- _Task requirements_
Report the number of lines in the data below that hold "marker", without any other words.

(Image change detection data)
◆ ◆ ◆ ◆ ◆ ◆ ◆
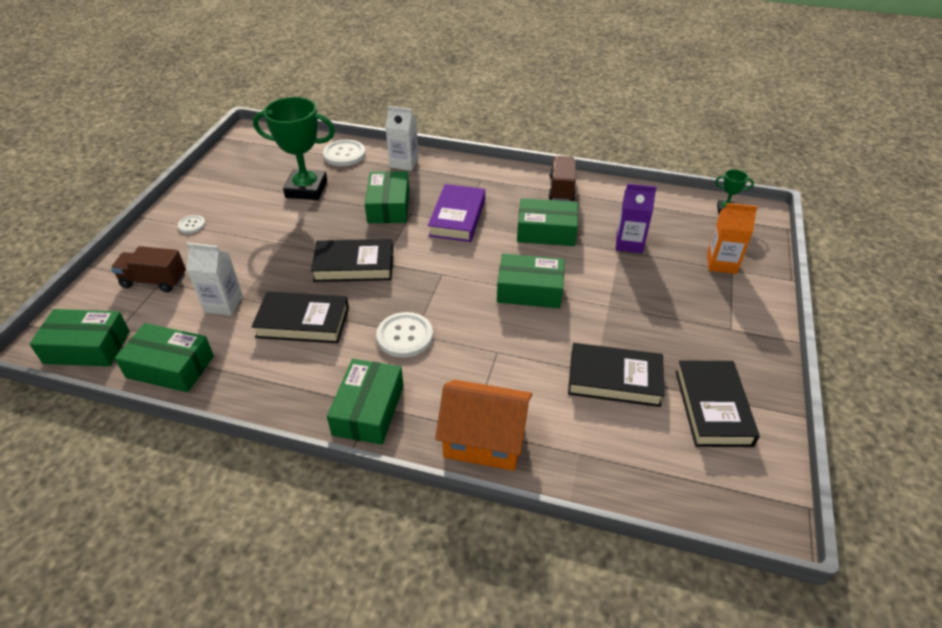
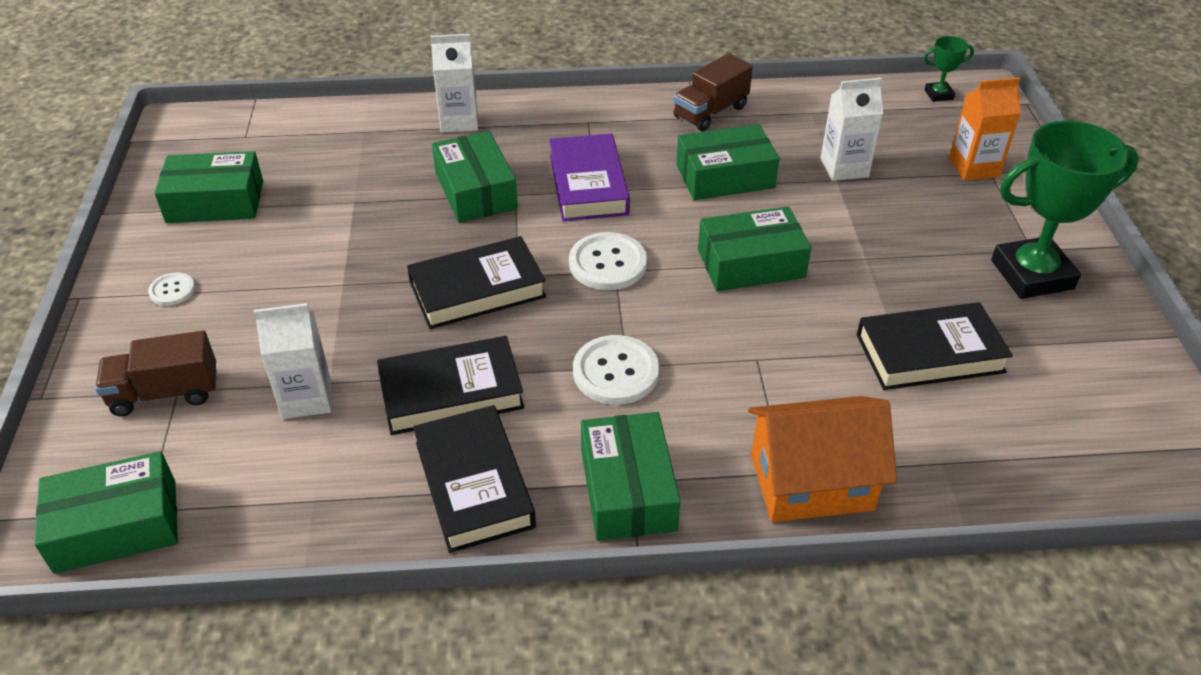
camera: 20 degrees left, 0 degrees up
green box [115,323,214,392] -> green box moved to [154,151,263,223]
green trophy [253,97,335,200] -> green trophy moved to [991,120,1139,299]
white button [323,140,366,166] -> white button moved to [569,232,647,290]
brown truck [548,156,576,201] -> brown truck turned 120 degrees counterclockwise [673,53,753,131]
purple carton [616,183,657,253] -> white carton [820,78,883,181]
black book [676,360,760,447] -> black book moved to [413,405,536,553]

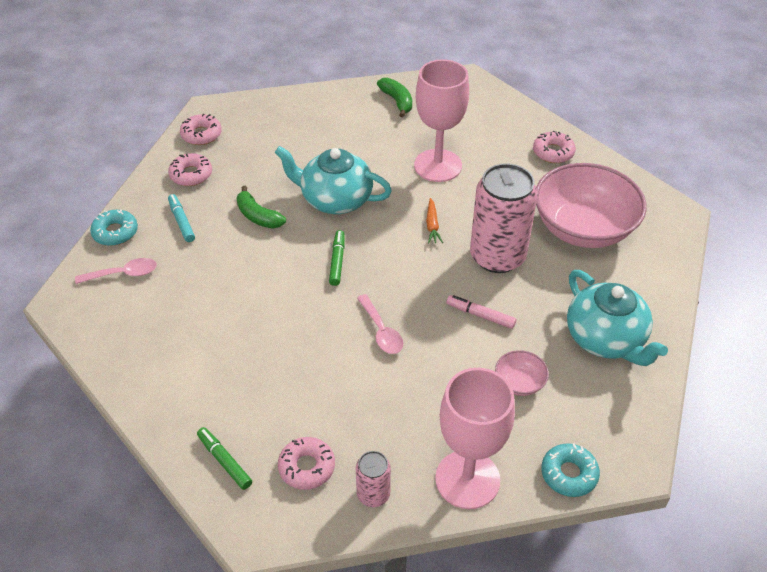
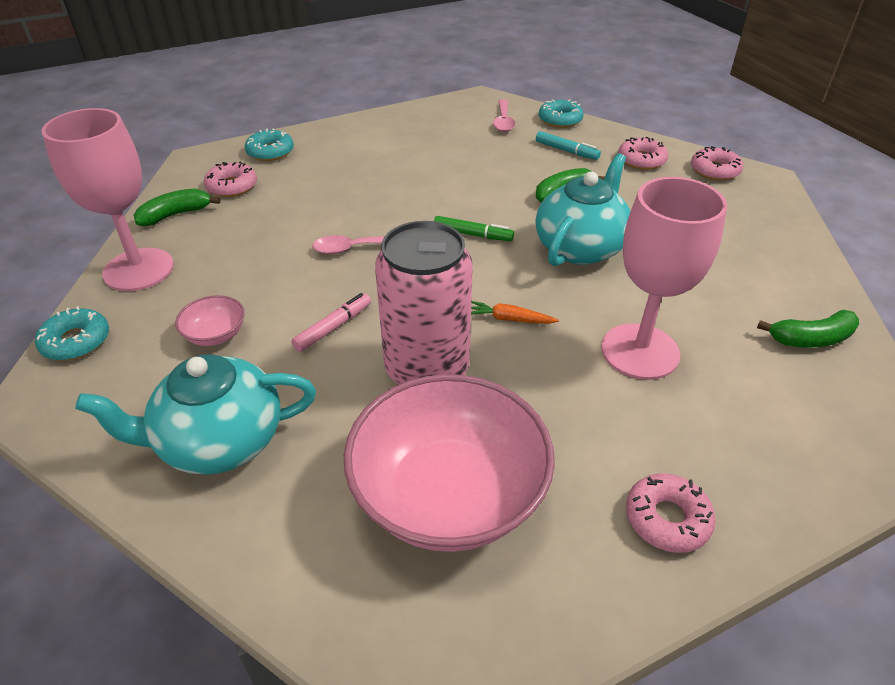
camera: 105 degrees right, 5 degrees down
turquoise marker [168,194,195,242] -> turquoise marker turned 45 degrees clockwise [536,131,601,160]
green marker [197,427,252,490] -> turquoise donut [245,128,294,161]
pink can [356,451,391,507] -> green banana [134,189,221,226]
◆ ◆ ◆ ◆ ◆ ◆ ◆
- _Output below_
2